*What the task asks*:
Type out each entry exactly as it appears, but keep every image out.

————

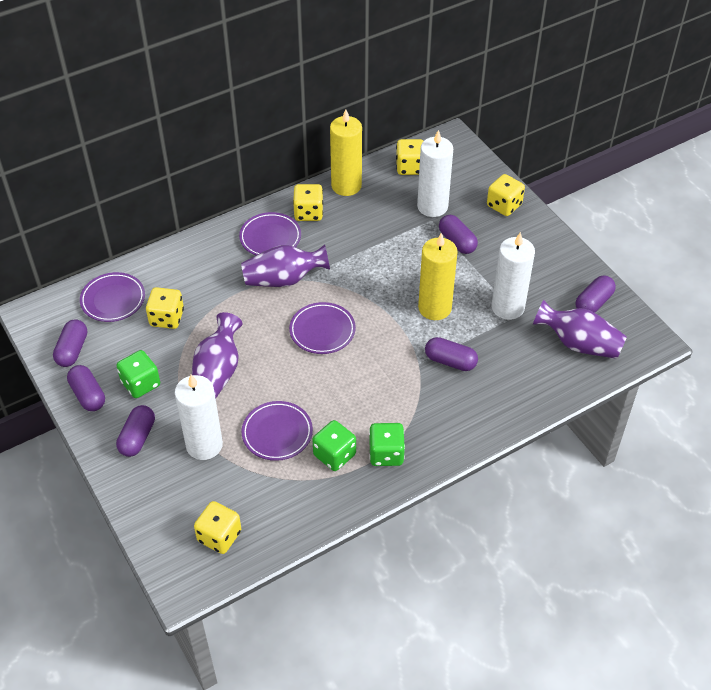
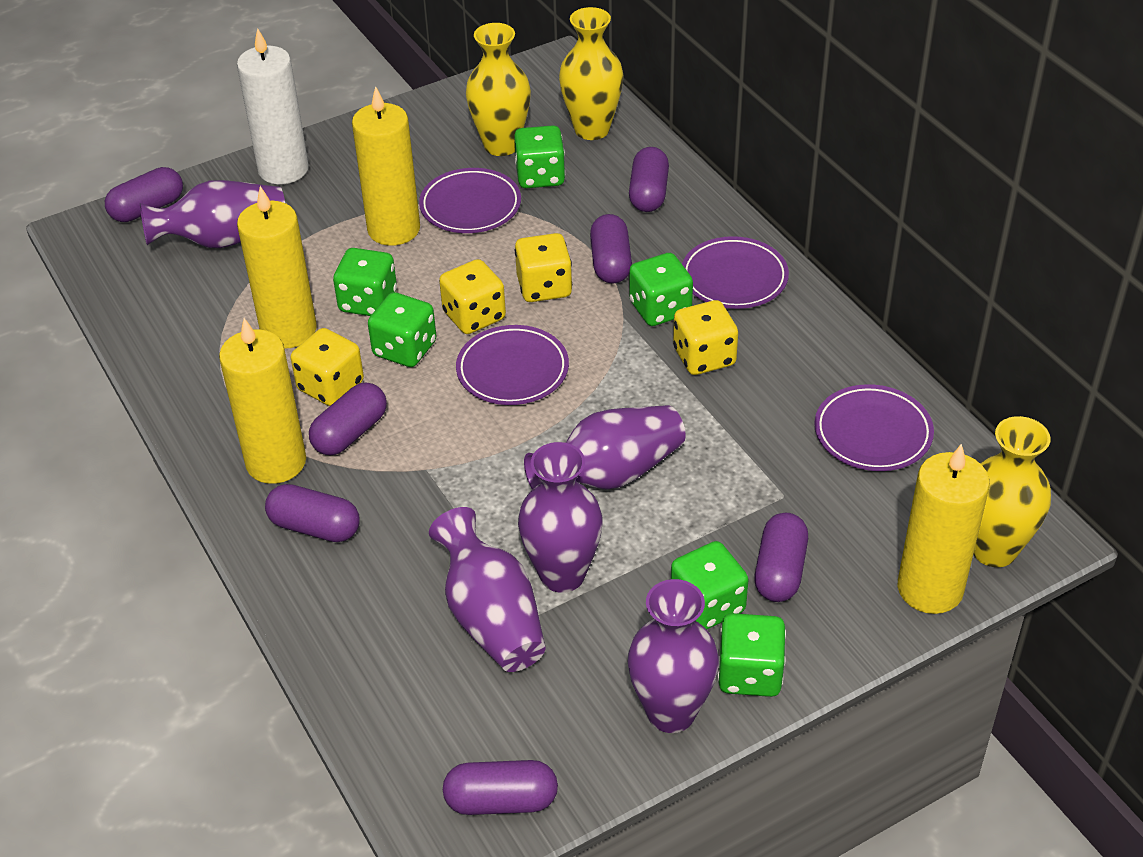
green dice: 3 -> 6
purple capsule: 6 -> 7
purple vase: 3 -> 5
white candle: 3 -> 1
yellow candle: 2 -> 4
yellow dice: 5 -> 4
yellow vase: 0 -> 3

————

*Answer to this exercise*:
green dice: 3 -> 6
purple capsule: 6 -> 7
purple vase: 3 -> 5
white candle: 3 -> 1
yellow candle: 2 -> 4
yellow dice: 5 -> 4
yellow vase: 0 -> 3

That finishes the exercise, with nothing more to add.